(Material for this task begins)

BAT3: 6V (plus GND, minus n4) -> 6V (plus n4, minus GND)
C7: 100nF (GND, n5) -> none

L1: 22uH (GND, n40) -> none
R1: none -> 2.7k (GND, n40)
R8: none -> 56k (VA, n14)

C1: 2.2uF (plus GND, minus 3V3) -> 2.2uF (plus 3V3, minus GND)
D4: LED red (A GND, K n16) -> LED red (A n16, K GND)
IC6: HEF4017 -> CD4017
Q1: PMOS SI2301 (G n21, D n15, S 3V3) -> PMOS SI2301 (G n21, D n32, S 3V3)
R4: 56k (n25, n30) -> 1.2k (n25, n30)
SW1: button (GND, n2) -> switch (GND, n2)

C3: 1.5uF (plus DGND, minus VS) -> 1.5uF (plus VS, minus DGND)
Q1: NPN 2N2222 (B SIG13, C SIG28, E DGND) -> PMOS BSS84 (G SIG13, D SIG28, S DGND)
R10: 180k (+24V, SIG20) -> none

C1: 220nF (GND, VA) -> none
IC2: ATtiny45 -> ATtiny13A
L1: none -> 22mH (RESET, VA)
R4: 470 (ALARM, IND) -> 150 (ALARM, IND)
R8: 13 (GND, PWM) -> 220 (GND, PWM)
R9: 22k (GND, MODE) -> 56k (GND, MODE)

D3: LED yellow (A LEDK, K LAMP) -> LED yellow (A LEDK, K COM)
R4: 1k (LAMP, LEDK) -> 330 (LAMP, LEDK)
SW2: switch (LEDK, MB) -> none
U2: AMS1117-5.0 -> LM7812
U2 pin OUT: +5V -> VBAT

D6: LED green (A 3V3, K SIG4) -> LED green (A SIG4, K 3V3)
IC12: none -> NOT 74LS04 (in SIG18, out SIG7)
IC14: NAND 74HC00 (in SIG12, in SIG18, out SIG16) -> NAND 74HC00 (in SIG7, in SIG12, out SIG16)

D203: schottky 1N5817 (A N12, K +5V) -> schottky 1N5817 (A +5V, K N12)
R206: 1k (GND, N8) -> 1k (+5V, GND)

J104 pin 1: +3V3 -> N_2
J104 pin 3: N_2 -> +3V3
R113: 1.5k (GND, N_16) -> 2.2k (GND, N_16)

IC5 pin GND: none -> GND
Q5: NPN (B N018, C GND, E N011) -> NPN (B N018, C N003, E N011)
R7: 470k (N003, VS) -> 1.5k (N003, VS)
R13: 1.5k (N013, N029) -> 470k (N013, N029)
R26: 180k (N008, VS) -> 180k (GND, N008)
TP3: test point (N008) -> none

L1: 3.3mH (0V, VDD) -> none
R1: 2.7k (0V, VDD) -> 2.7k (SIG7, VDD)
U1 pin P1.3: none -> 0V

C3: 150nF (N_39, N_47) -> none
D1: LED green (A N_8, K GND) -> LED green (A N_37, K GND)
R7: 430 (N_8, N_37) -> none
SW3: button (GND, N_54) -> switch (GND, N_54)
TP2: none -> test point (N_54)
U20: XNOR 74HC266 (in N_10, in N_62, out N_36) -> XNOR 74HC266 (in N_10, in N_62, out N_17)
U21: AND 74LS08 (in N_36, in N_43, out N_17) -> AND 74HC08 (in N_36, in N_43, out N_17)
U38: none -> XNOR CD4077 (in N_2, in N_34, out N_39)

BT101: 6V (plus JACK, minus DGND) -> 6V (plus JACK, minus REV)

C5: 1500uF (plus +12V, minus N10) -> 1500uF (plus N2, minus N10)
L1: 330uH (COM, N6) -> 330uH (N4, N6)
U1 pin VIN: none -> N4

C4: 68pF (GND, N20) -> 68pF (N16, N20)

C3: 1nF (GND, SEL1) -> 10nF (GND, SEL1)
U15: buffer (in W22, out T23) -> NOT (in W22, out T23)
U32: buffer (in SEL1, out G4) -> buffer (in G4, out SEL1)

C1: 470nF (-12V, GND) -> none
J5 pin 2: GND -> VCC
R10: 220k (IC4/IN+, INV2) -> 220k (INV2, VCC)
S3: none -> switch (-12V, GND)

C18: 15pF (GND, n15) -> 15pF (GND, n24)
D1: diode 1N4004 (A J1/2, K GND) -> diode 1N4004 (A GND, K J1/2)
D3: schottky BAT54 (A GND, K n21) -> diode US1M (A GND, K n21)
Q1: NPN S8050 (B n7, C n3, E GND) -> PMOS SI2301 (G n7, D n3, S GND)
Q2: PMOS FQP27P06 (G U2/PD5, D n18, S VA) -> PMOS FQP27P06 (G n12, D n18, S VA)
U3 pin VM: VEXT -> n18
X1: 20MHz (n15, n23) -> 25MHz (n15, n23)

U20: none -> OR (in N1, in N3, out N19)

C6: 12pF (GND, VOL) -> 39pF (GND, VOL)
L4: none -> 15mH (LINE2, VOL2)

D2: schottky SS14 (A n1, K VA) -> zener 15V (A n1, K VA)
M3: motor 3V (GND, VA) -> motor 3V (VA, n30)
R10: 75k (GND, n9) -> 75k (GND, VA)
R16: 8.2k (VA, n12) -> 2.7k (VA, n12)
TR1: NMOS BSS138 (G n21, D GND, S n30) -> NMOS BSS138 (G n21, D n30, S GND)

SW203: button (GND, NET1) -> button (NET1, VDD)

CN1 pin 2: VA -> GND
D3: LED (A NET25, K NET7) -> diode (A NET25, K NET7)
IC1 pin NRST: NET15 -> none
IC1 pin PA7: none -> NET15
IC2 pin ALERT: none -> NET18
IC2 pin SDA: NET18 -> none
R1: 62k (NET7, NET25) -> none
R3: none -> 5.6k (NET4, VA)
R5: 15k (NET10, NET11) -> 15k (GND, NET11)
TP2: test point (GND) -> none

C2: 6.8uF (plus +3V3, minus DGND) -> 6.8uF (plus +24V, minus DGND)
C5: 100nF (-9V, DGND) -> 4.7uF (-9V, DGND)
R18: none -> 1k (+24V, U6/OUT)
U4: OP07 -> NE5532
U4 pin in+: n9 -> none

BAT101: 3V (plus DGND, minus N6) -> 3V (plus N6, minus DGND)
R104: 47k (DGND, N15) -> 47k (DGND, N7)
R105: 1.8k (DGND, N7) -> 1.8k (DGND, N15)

(Material for this task ends)

» **Task objective**: From the material above, set down exactly the lines starting at the one with "BT101: 6V (plus" and ending at the one with "TP2: test point (GND) -> none", end lines included.

» **Result below**:
BT101: 6V (plus JACK, minus DGND) -> 6V (plus JACK, minus REV)

C5: 1500uF (plus +12V, minus N10) -> 1500uF (plus N2, minus N10)
L1: 330uH (COM, N6) -> 330uH (N4, N6)
U1 pin VIN: none -> N4

C4: 68pF (GND, N20) -> 68pF (N16, N20)

C3: 1nF (GND, SEL1) -> 10nF (GND, SEL1)
U15: buffer (in W22, out T23) -> NOT (in W22, out T23)
U32: buffer (in SEL1, out G4) -> buffer (in G4, out SEL1)

C1: 470nF (-12V, GND) -> none
J5 pin 2: GND -> VCC
R10: 220k (IC4/IN+, INV2) -> 220k (INV2, VCC)
S3: none -> switch (-12V, GND)

C18: 15pF (GND, n15) -> 15pF (GND, n24)
D1: diode 1N4004 (A J1/2, K GND) -> diode 1N4004 (A GND, K J1/2)
D3: schottky BAT54 (A GND, K n21) -> diode US1M (A GND, K n21)
Q1: NPN S8050 (B n7, C n3, E GND) -> PMOS SI2301 (G n7, D n3, S GND)
Q2: PMOS FQP27P06 (G U2/PD5, D n18, S VA) -> PMOS FQP27P06 (G n12, D n18, S VA)
U3 pin VM: VEXT -> n18
X1: 20MHz (n15, n23) -> 25MHz (n15, n23)

U20: none -> OR (in N1, in N3, out N19)

C6: 12pF (GND, VOL) -> 39pF (GND, VOL)
L4: none -> 15mH (LINE2, VOL2)

D2: schottky SS14 (A n1, K VA) -> zener 15V (A n1, K VA)
M3: motor 3V (GND, VA) -> motor 3V (VA, n30)
R10: 75k (GND, n9) -> 75k (GND, VA)
R16: 8.2k (VA, n12) -> 2.7k (VA, n12)
TR1: NMOS BSS138 (G n21, D GND, S n30) -> NMOS BSS138 (G n21, D n30, S GND)

SW203: button (GND, NET1) -> button (NET1, VDD)

CN1 pin 2: VA -> GND
D3: LED (A NET25, K NET7) -> diode (A NET25, K NET7)
IC1 pin NRST: NET15 -> none
IC1 pin PA7: none -> NET15
IC2 pin ALERT: none -> NET18
IC2 pin SDA: NET18 -> none
R1: 62k (NET7, NET25) -> none
R3: none -> 5.6k (NET4, VA)
R5: 15k (NET10, NET11) -> 15k (GND, NET11)
TP2: test point (GND) -> none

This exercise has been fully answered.